Modification records
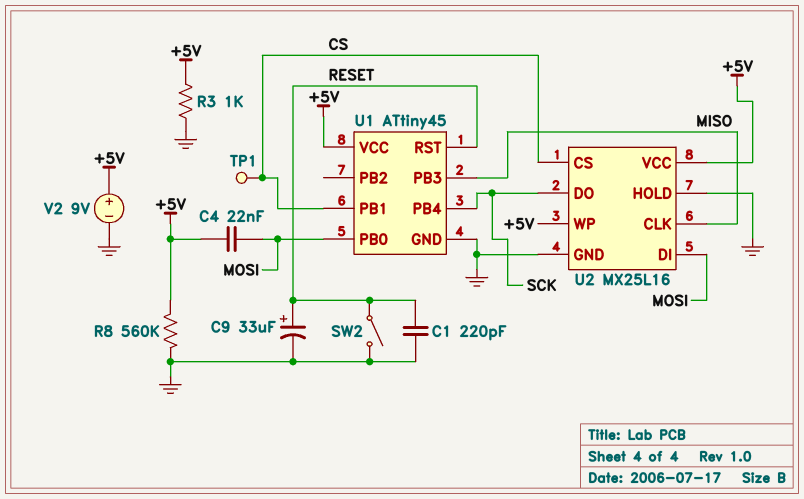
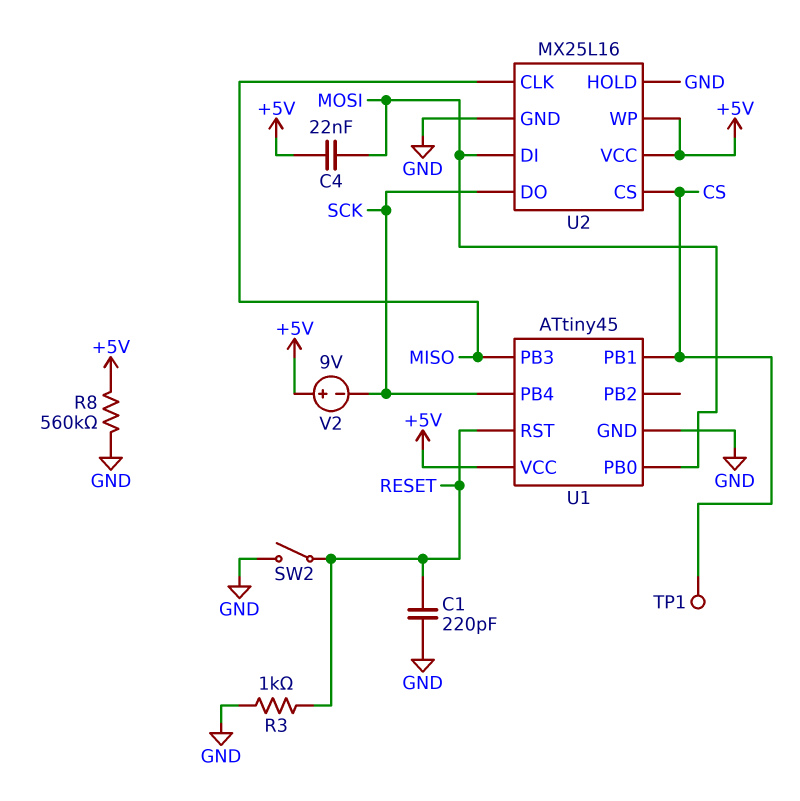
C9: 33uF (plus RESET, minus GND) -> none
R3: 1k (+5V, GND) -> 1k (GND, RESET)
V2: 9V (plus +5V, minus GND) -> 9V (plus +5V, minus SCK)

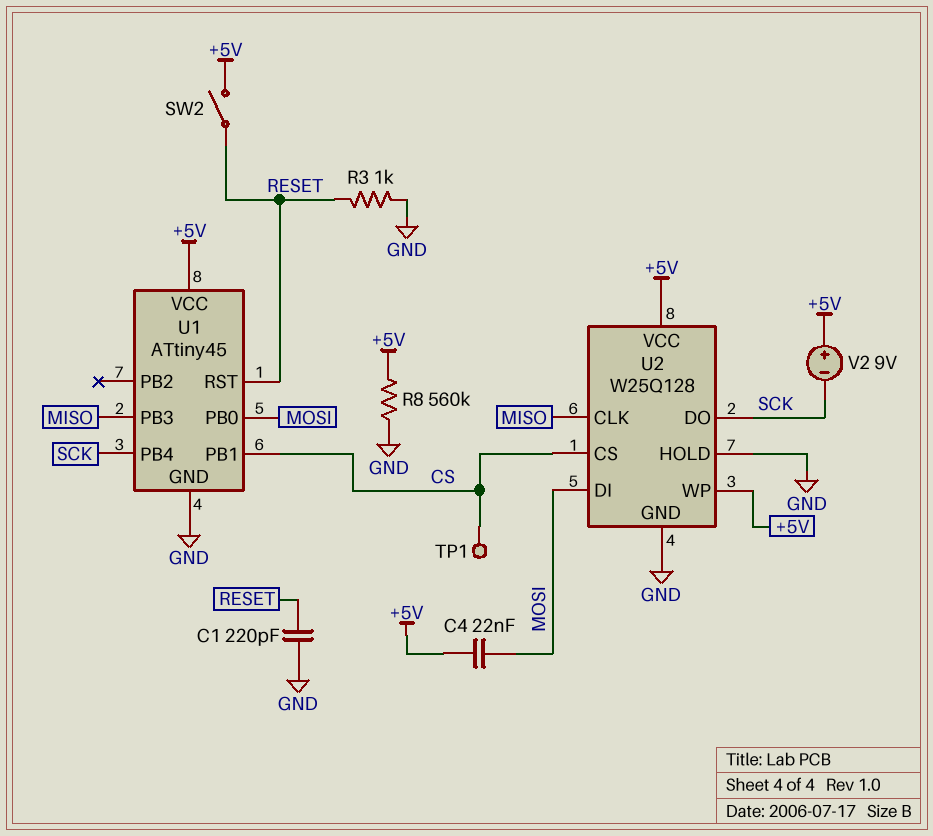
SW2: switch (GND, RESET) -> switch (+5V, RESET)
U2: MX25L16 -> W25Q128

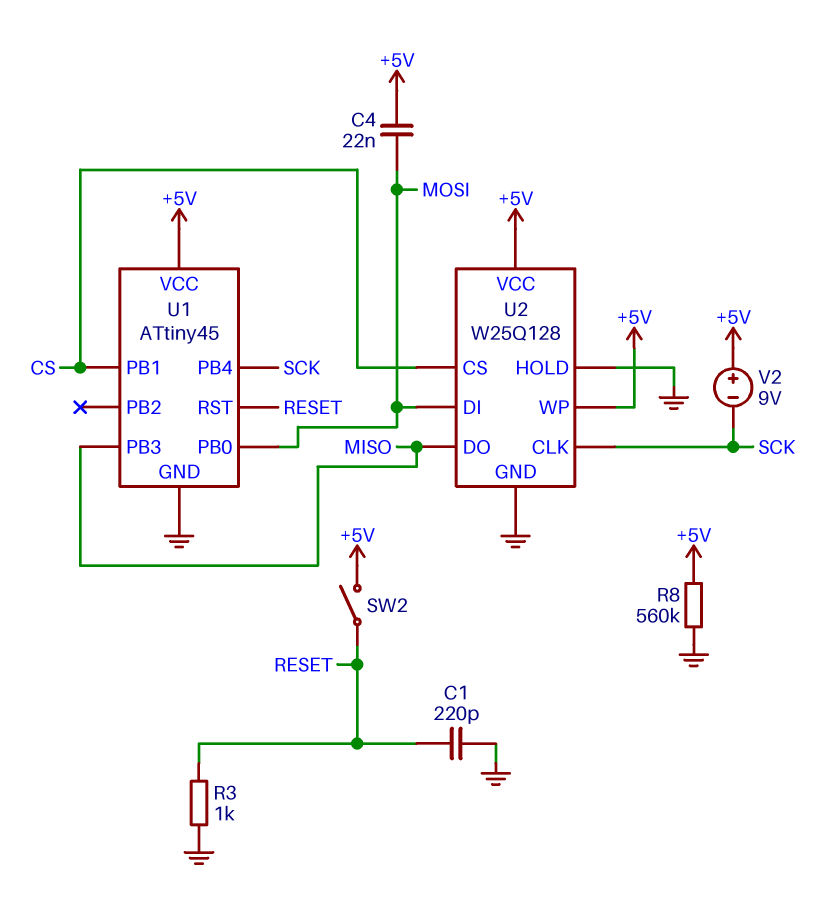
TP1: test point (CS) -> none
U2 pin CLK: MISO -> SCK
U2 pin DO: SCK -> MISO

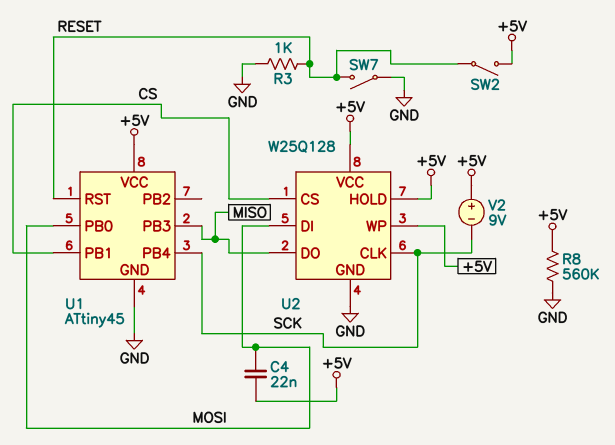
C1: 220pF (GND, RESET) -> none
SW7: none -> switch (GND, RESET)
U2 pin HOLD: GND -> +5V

==

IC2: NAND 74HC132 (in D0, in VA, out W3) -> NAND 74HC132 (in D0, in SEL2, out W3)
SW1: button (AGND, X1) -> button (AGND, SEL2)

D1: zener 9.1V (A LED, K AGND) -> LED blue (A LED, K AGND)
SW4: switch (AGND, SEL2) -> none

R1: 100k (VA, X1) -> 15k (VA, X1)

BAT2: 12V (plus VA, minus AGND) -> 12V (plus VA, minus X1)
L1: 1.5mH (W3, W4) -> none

Problem requirements: Would you restate, exactly and with no pictures, the lines of the entries above from the one containing "SW2: switch (GND, RESET)" through the one containing "U2 pin HOLD: GND -> +5V"?

Exercise solution:
SW2: switch (GND, RESET) -> switch (+5V, RESET)
U2: MX25L16 -> W25Q128

TP1: test point (CS) -> none
U2 pin CLK: MISO -> SCK
U2 pin DO: SCK -> MISO

C1: 220pF (GND, RESET) -> none
SW7: none -> switch (GND, RESET)
U2 pin HOLD: GND -> +5V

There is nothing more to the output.